Your task: Set down exactly the lines below, starting at the one that contains "IC21: AND (in" and ending at the one that contains "IC8: NOR (in", with both of those lines included and nothing else.

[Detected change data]
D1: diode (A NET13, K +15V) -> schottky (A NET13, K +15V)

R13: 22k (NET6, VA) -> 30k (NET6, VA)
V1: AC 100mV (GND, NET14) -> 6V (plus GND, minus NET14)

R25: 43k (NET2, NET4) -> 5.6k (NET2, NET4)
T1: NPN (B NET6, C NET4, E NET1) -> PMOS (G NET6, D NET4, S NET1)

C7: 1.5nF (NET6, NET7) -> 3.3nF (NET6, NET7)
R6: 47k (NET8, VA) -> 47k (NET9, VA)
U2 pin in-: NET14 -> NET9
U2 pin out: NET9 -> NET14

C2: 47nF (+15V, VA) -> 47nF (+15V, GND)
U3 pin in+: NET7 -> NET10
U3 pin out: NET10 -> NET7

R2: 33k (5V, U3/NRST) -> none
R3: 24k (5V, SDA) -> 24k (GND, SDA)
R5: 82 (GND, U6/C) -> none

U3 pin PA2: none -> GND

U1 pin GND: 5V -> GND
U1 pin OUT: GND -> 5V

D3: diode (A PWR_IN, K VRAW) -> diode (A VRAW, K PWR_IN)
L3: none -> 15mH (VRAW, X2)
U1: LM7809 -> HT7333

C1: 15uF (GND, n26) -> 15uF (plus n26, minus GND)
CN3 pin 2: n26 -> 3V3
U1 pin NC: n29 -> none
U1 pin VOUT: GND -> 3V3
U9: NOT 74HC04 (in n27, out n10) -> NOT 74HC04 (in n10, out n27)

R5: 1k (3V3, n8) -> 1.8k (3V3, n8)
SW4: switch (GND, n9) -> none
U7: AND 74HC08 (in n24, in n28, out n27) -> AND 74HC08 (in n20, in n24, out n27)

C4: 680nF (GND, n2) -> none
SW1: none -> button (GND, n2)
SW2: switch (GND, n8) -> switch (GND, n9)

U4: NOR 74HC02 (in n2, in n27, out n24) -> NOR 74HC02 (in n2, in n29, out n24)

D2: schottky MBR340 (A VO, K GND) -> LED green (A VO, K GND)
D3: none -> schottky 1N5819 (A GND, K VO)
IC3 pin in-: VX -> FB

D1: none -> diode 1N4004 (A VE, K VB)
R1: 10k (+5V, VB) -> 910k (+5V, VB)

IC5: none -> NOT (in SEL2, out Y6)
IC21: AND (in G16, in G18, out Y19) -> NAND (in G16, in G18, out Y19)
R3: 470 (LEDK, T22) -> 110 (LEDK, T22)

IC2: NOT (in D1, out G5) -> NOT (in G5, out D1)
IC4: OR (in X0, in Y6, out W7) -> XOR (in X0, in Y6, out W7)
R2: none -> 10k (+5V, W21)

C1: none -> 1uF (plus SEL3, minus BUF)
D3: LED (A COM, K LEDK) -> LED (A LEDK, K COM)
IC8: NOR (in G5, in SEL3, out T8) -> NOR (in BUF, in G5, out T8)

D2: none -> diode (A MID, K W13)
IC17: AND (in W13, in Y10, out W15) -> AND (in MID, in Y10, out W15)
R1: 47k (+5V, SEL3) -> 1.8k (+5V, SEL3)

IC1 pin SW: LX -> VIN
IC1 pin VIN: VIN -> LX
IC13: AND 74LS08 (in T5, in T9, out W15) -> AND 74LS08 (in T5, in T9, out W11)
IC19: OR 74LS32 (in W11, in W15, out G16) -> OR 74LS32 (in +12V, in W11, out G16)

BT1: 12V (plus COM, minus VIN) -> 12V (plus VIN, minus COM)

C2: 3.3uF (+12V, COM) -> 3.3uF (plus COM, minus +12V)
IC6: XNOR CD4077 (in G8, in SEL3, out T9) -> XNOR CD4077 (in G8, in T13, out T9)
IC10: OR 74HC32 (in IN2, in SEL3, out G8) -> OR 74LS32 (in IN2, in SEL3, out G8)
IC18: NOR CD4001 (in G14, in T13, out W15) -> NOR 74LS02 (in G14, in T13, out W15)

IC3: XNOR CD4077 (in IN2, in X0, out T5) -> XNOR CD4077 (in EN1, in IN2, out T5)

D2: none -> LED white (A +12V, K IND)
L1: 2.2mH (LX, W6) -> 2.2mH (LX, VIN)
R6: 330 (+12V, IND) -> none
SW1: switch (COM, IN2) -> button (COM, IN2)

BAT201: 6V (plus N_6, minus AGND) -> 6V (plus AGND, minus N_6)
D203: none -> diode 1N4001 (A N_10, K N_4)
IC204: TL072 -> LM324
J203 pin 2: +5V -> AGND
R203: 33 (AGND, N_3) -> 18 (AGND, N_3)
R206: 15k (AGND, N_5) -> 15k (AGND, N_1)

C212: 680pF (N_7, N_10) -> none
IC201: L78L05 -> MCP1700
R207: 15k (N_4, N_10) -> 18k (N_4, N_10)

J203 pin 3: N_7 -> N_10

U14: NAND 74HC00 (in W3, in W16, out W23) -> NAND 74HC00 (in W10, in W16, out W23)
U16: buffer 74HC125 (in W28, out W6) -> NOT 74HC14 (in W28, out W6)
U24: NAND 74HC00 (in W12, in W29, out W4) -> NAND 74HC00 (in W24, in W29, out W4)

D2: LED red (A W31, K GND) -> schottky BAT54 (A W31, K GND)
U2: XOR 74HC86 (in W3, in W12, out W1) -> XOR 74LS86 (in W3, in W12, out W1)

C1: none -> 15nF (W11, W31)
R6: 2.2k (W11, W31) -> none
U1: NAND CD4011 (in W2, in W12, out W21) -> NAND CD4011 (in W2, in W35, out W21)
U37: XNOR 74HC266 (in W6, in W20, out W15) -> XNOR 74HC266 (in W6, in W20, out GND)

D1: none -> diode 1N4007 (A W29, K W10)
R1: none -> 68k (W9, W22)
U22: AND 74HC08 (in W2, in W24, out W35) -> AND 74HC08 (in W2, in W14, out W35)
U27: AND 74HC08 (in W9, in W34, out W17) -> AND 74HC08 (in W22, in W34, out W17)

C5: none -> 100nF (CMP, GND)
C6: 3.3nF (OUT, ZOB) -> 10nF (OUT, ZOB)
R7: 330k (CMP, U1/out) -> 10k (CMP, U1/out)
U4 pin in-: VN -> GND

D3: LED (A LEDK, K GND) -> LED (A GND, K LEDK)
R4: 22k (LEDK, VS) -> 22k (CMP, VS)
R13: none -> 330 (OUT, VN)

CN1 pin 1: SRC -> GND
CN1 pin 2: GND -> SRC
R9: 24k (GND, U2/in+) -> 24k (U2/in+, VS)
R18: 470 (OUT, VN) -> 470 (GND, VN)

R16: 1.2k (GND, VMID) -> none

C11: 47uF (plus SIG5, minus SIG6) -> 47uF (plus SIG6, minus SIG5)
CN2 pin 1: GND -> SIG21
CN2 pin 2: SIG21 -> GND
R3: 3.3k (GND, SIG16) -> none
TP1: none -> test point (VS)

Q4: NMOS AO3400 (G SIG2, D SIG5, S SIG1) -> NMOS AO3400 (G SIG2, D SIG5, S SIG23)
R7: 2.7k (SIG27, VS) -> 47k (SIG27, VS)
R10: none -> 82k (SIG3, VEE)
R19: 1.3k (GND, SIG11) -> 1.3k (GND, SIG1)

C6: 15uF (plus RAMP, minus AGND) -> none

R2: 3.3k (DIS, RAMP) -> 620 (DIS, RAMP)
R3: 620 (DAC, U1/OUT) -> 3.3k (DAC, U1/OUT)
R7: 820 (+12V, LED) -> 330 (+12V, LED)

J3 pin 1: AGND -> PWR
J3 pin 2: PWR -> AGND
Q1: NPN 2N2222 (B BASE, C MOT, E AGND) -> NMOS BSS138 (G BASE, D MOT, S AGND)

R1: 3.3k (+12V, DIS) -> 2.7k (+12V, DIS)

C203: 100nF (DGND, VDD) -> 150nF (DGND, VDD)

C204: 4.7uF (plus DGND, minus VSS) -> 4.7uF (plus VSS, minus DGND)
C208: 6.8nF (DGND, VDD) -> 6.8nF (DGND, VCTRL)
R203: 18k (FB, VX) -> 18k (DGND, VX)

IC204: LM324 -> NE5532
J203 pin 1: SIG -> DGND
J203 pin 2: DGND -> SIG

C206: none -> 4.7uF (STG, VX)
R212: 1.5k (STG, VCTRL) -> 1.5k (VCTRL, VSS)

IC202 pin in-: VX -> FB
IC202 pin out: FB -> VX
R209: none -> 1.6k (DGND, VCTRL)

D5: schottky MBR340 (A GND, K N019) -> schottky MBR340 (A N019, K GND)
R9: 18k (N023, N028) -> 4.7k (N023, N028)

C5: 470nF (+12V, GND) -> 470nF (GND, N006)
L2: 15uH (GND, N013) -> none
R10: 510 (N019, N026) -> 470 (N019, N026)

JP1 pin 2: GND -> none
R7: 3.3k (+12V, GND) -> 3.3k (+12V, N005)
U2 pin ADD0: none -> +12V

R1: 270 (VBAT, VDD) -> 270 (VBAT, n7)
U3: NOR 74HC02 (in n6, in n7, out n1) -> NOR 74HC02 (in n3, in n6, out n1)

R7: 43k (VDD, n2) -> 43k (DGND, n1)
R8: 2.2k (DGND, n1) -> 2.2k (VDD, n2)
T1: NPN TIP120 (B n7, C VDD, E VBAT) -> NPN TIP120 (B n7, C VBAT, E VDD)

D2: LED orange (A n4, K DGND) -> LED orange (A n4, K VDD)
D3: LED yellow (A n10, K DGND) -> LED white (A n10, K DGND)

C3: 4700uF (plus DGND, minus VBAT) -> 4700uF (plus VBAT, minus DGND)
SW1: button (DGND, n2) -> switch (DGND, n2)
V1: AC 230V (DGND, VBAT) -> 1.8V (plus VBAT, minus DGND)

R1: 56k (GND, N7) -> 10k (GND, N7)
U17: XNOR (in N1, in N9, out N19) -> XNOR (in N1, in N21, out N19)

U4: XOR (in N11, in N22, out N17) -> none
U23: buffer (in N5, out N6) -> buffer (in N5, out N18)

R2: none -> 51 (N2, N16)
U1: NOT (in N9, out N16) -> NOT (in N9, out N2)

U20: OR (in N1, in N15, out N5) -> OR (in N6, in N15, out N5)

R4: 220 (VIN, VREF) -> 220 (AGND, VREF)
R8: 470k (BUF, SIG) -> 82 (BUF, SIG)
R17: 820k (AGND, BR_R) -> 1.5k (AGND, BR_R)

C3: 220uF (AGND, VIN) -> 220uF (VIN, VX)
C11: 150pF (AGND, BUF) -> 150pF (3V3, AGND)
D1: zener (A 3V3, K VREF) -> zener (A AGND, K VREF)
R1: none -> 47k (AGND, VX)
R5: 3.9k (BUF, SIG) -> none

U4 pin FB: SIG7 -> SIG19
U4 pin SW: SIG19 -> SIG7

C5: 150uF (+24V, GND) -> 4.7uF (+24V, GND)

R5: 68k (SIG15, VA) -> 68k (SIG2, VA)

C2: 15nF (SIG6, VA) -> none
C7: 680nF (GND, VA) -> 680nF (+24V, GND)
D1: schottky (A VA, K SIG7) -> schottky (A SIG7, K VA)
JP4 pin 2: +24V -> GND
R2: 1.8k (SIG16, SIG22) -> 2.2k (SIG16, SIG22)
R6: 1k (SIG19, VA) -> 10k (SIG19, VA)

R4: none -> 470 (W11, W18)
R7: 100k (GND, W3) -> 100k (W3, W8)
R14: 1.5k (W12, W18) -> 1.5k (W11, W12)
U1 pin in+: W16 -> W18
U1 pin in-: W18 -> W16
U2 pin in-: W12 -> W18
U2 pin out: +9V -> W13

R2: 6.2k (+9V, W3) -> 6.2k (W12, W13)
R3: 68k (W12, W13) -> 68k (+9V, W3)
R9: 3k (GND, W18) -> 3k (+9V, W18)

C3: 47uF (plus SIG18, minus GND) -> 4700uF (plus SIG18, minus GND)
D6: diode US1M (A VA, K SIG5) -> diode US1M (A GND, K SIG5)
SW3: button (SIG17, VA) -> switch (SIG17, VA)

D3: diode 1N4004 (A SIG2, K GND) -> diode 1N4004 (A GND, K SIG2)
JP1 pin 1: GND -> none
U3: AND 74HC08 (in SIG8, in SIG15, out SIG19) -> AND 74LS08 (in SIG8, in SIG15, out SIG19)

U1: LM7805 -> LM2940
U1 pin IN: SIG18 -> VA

Exercise response:
IC21: AND (in G16, in G18, out Y19) -> NAND (in G16, in G18, out Y19)
R3: 470 (LEDK, T22) -> 110 (LEDK, T22)

IC2: NOT (in D1, out G5) -> NOT (in G5, out D1)
IC4: OR (in X0, in Y6, out W7) -> XOR (in X0, in Y6, out W7)
R2: none -> 10k (+5V, W21)

C1: none -> 1uF (plus SEL3, minus BUF)
D3: LED (A COM, K LEDK) -> LED (A LEDK, K COM)
IC8: NOR (in G5, in SEL3, out T8) -> NOR (in BUF, in G5, out T8)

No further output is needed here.